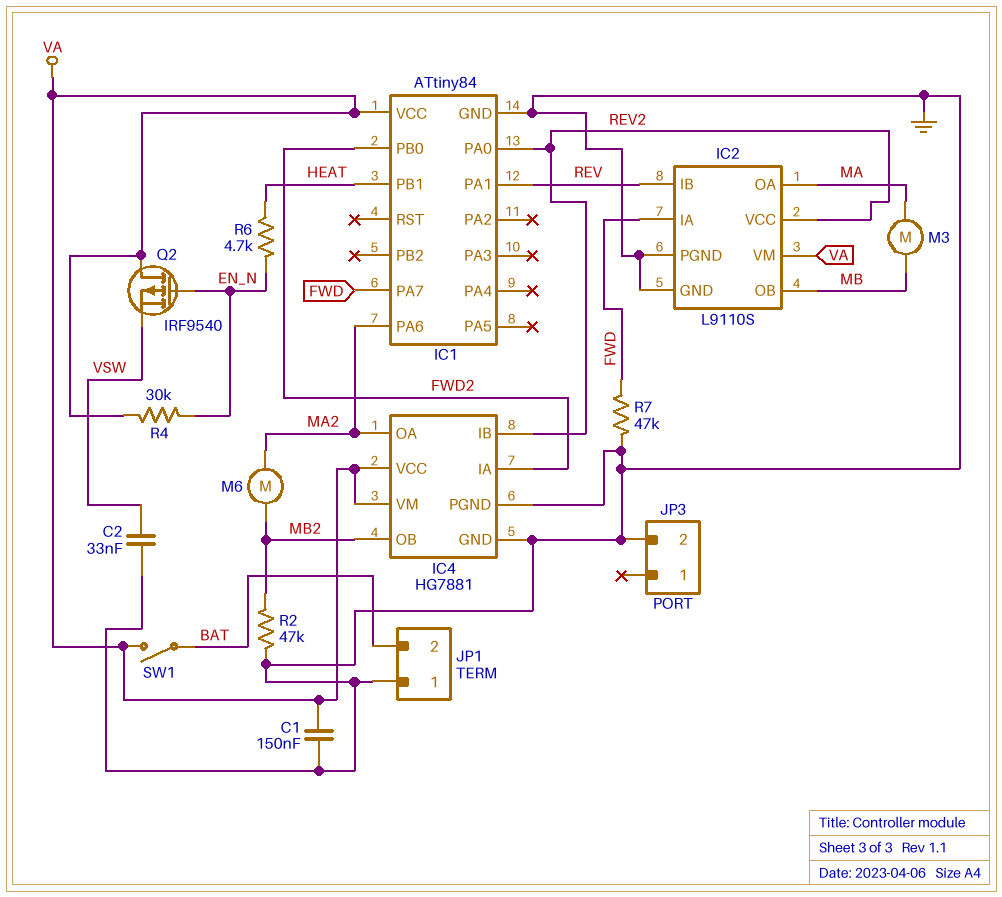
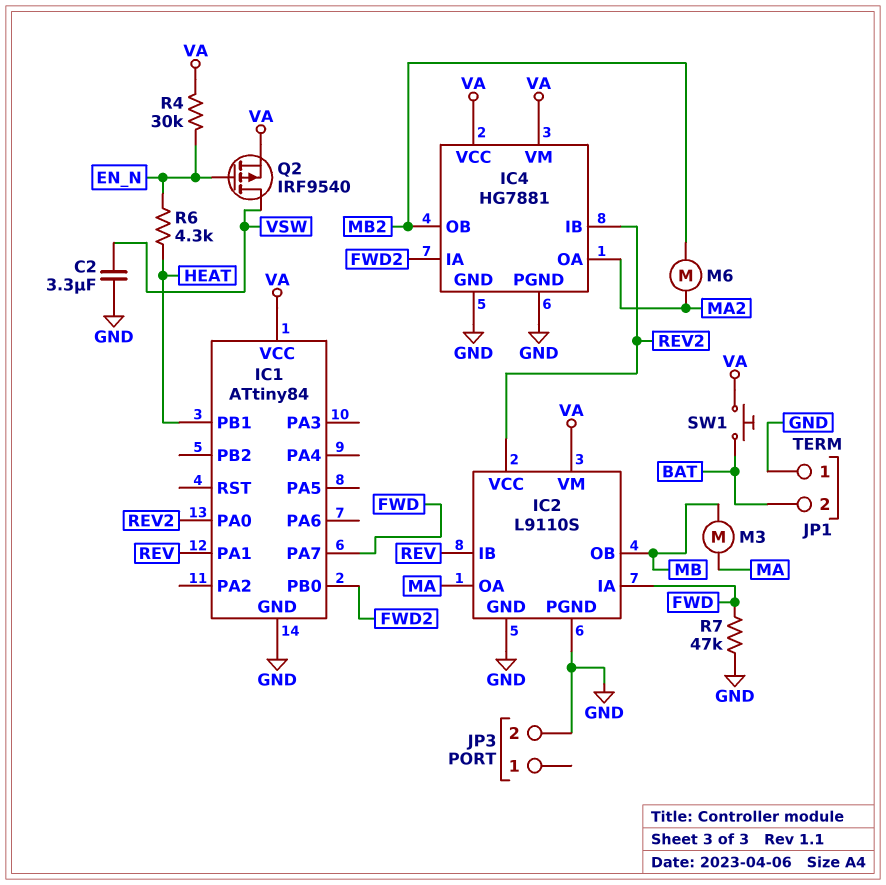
C1: 150nF (GND, VA) -> none
C2: 33nF (GND, VSW) -> 3.3uF (GND, VSW)
IC1 pin PA6: MA2 -> none
Q2: PMOS IRF9540 (G EN_N, D VA, S VSW) -> PMOS IRF9540 (G EN_N, D VSW, S VA)
R2: 47k (GND, MB2) -> none
R6: 4.7k (EN_N, HEAT) -> 4.3k (EN_N, HEAT)
SW1: switch (BAT, VA) -> button (BAT, VA)

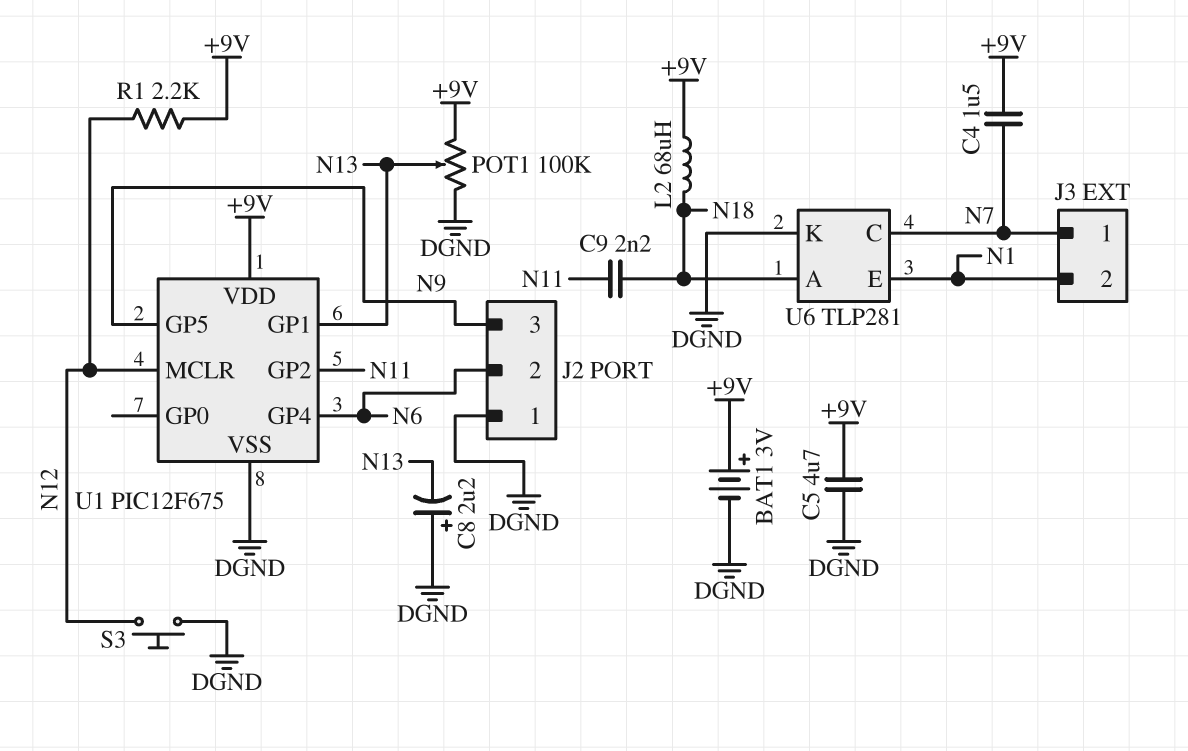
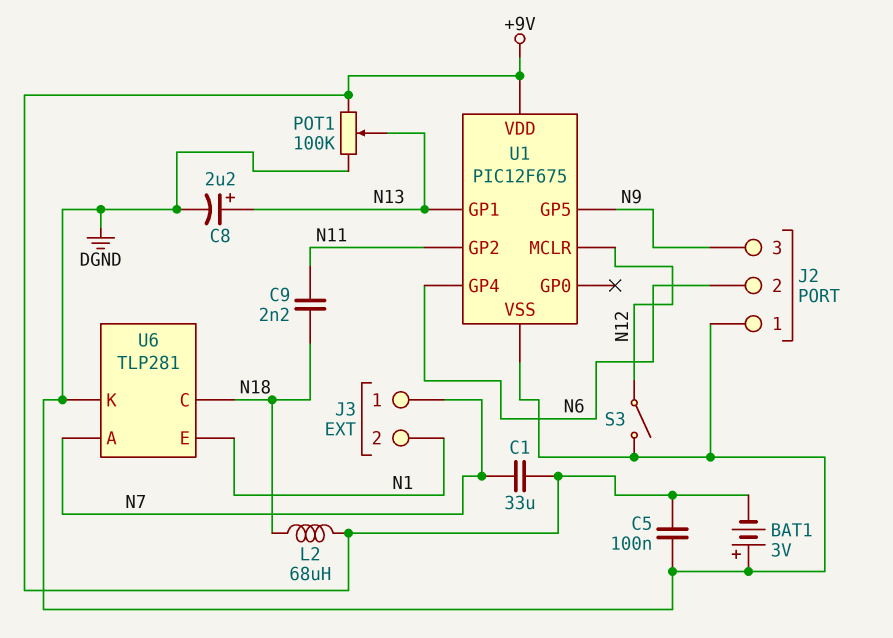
BAT1: 3V (plus +9V, minus DGND) -> 3V (plus DGND, minus +9V)
C1: none -> 33uF (+9V, N7)
C4: 1.5uF (+9V, N7) -> none
C5: 4.7uF (+9V, DGND) -> 100nF (+9V, DGND)
C8: 2.2uF (plus DGND, minus N13) -> 2.2uF (plus N13, minus DGND)
R1: 2.2k (+9V, N12) -> none
S3: button (DGND, N12) -> switch (DGND, N12)
U6 pin A: N18 -> N7
U6 pin C: N7 -> N18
....................
--- Problem details ---
All lines from the one containing "R6: 4.7k (EN_N, HEAT) -> 4.3k (EN_N, HEAT)" through the end of the data are to be written out exactly, with nothing added; skip the pictures.

--- Output below ---
R6: 4.7k (EN_N, HEAT) -> 4.3k (EN_N, HEAT)
SW1: switch (BAT, VA) -> button (BAT, VA)

BAT1: 3V (plus +9V, minus DGND) -> 3V (plus DGND, minus +9V)
C1: none -> 33uF (+9V, N7)
C4: 1.5uF (+9V, N7) -> none
C5: 4.7uF (+9V, DGND) -> 100nF (+9V, DGND)
C8: 2.2uF (plus DGND, minus N13) -> 2.2uF (plus N13, minus DGND)
R1: 2.2k (+9V, N12) -> none
S3: button (DGND, N12) -> switch (DGND, N12)
U6 pin A: N18 -> N7
U6 pin C: N7 -> N18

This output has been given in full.